WHAT IS REQUIRED —
Look through the data below for the line with "RTC3 pin SQW: D19 -> none", and transcribe it exactly together with each line after it up to and including the line with "STEPPER2 pin IN3: D23 -> D34". Give nothing else.

GIVEN DATA —
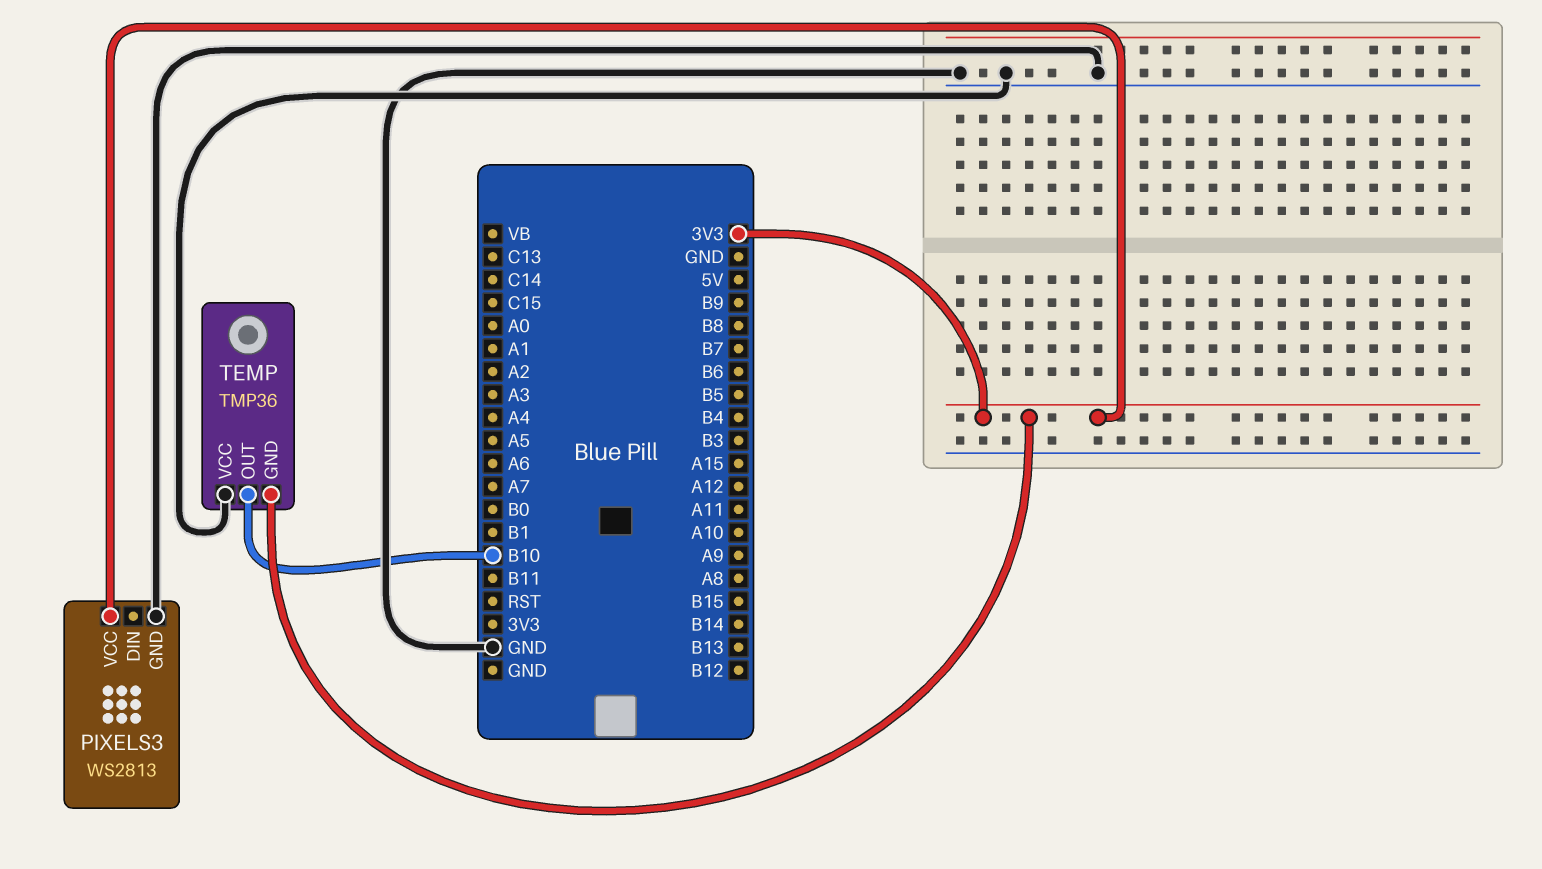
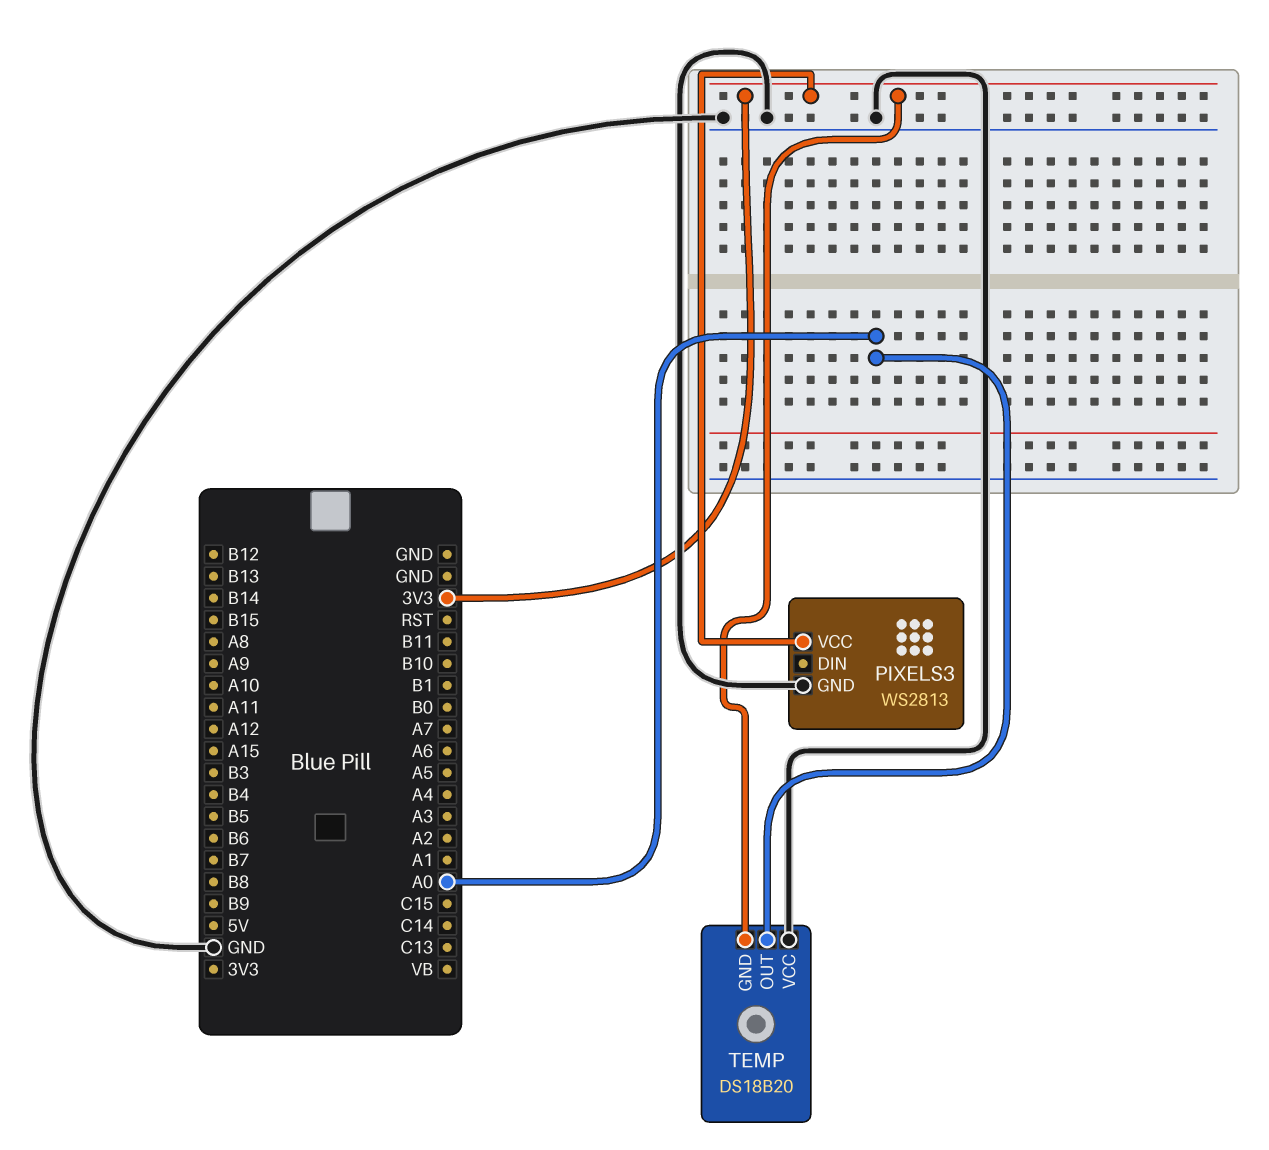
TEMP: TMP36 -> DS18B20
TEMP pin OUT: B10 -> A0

==

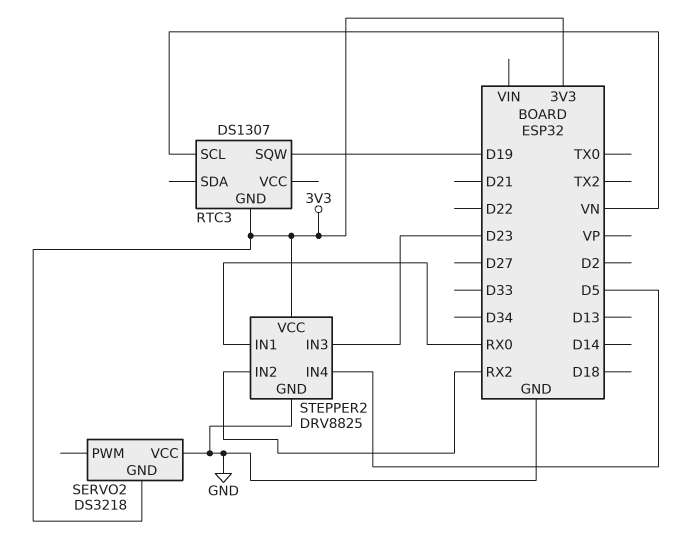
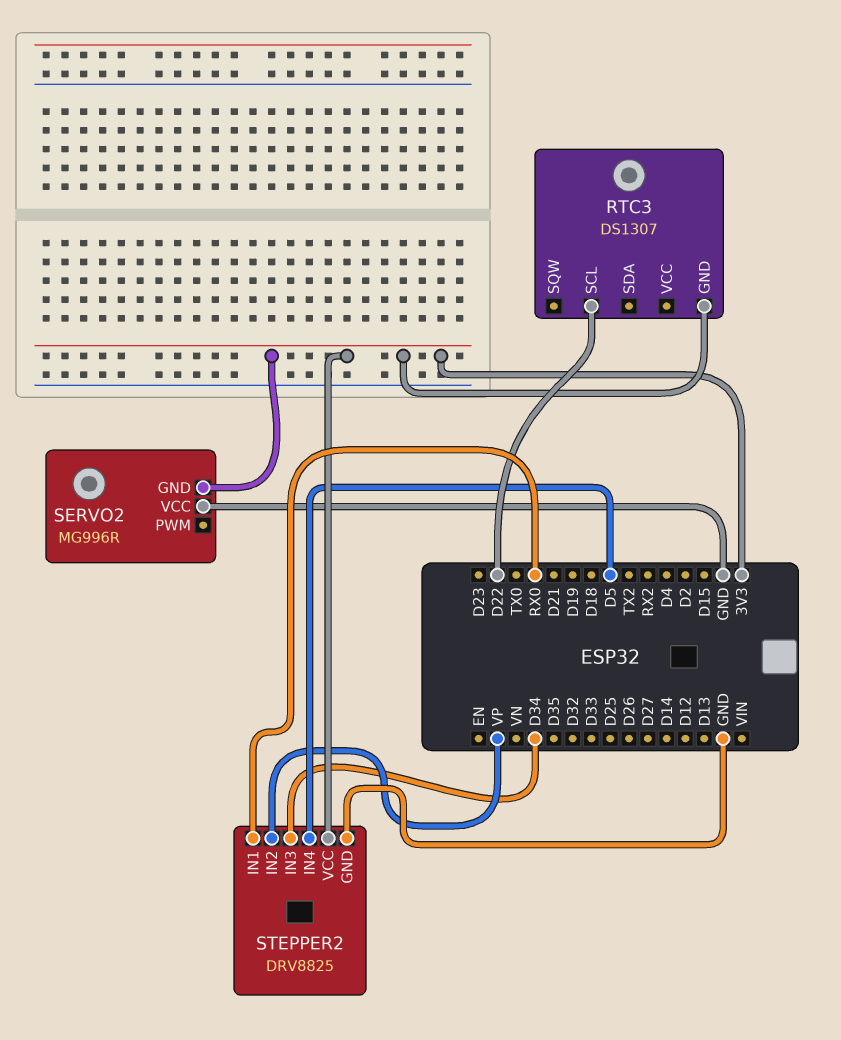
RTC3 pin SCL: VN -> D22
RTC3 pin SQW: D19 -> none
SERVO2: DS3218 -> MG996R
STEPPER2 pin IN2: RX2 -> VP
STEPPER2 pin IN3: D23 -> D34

SOLUTION TO THE EXERCISE —
RTC3 pin SQW: D19 -> none
SERVO2: DS3218 -> MG996R
STEPPER2 pin IN2: RX2 -> VP
STEPPER2 pin IN3: D23 -> D34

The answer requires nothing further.